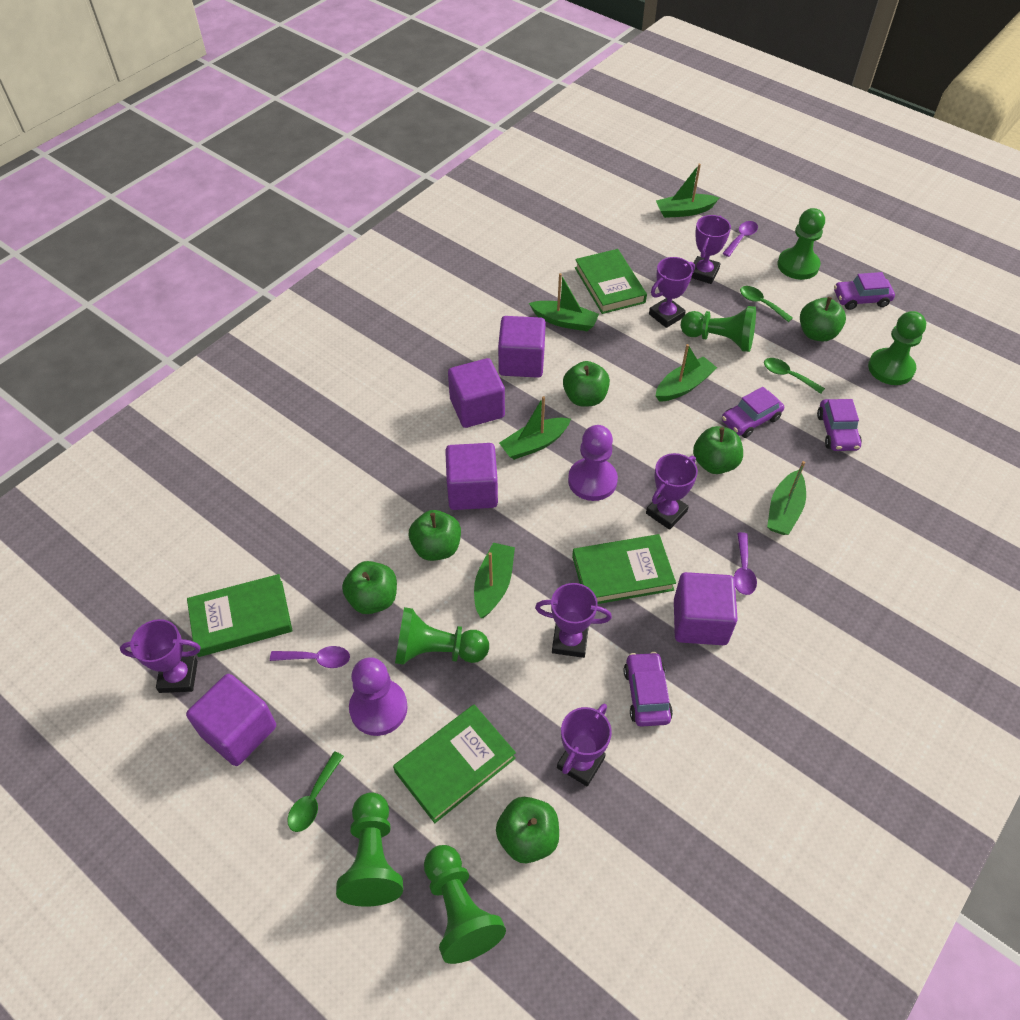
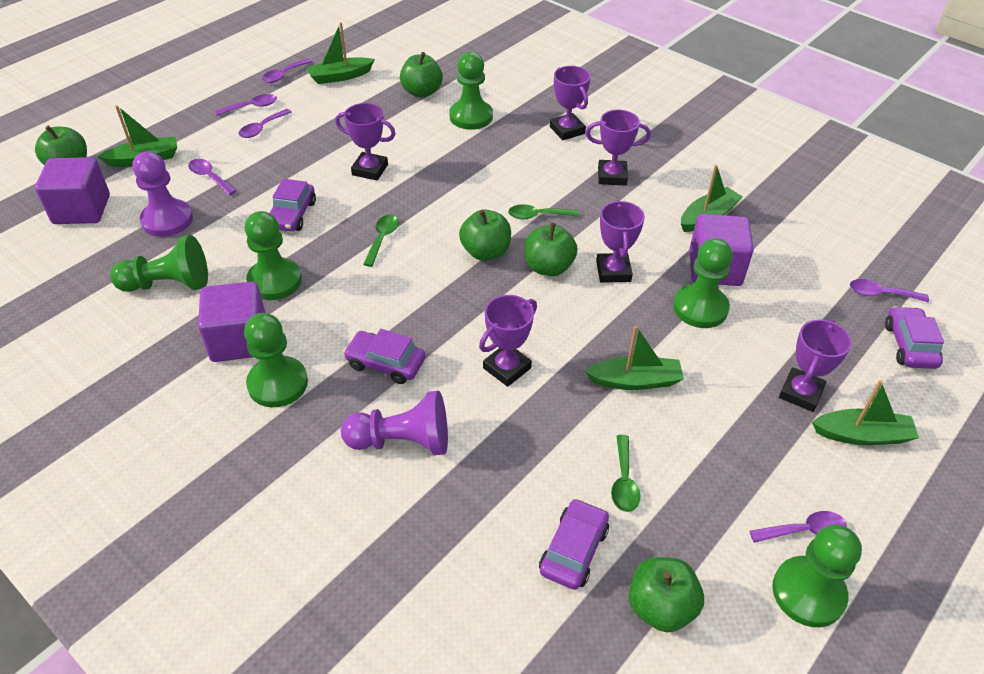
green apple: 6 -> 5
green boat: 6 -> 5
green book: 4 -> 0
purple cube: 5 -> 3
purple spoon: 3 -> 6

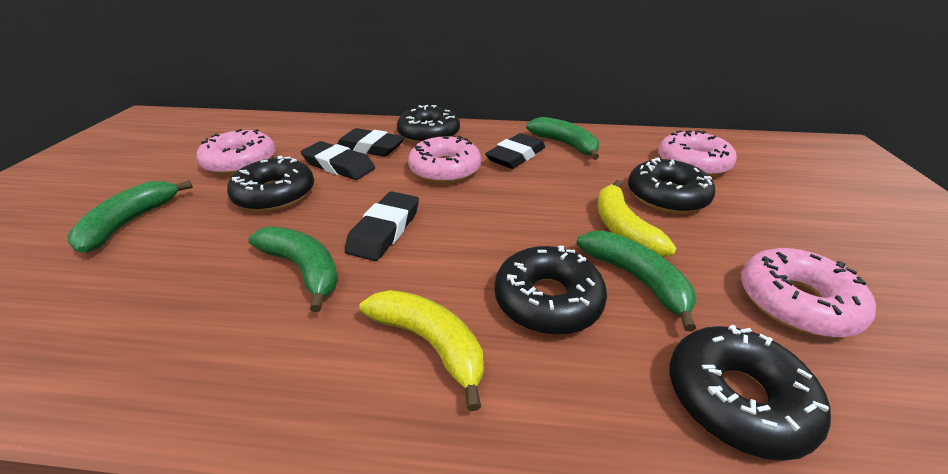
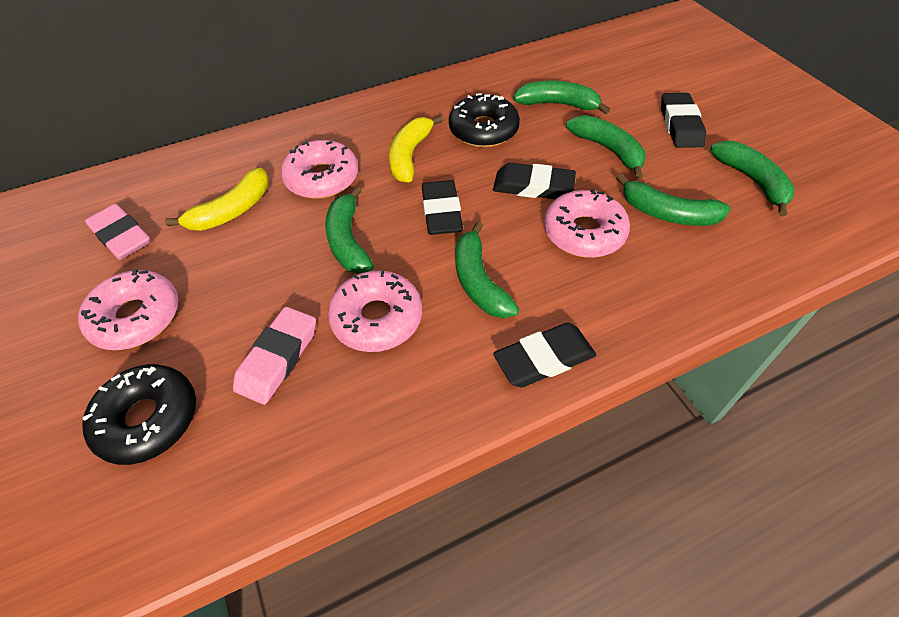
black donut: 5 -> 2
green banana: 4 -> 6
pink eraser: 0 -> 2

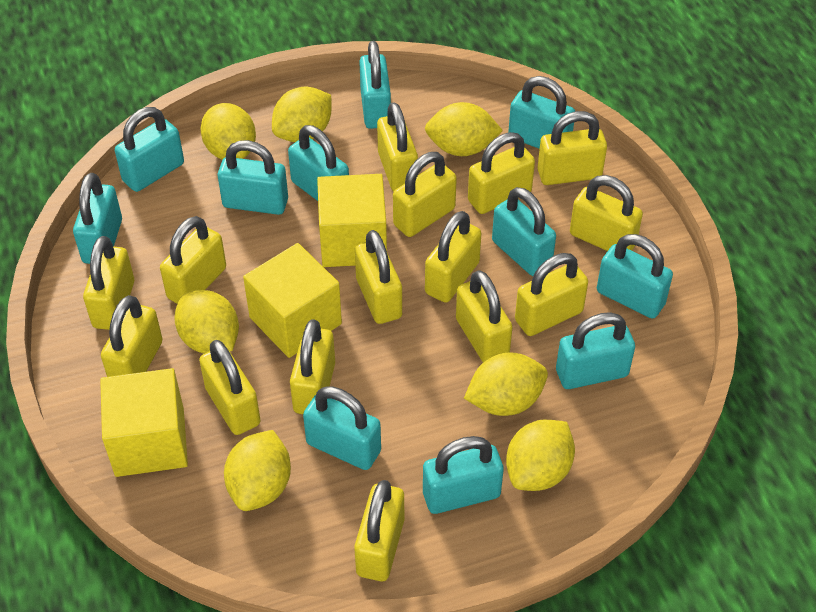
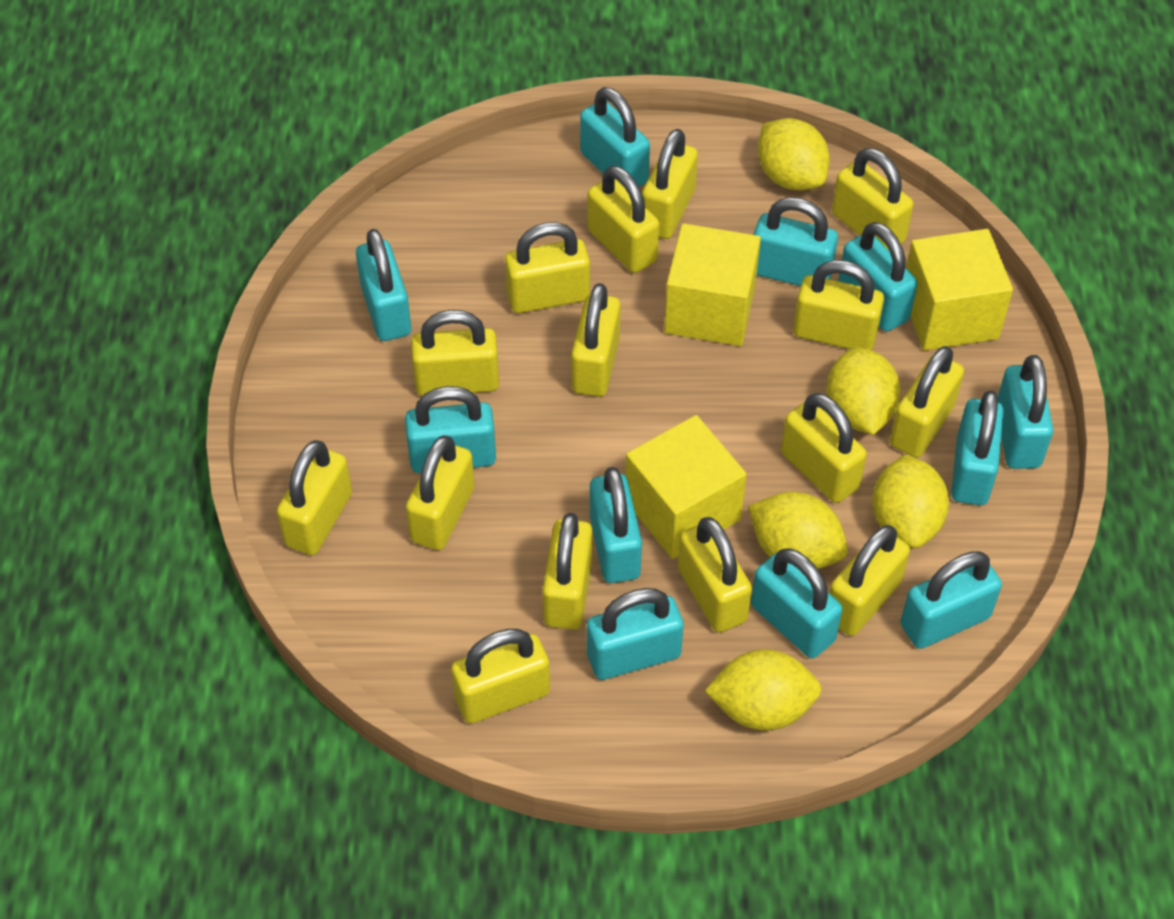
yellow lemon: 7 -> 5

_____

■ **What this task involves**:
Letter for letter, reproduce every record above and skip the pictures.

■ **Exercise response**:
green apple: 6 -> 5
green boat: 6 -> 5
green book: 4 -> 0
purple cube: 5 -> 3
purple spoon: 3 -> 6

black donut: 5 -> 2
green banana: 4 -> 6
pink eraser: 0 -> 2

yellow lemon: 7 -> 5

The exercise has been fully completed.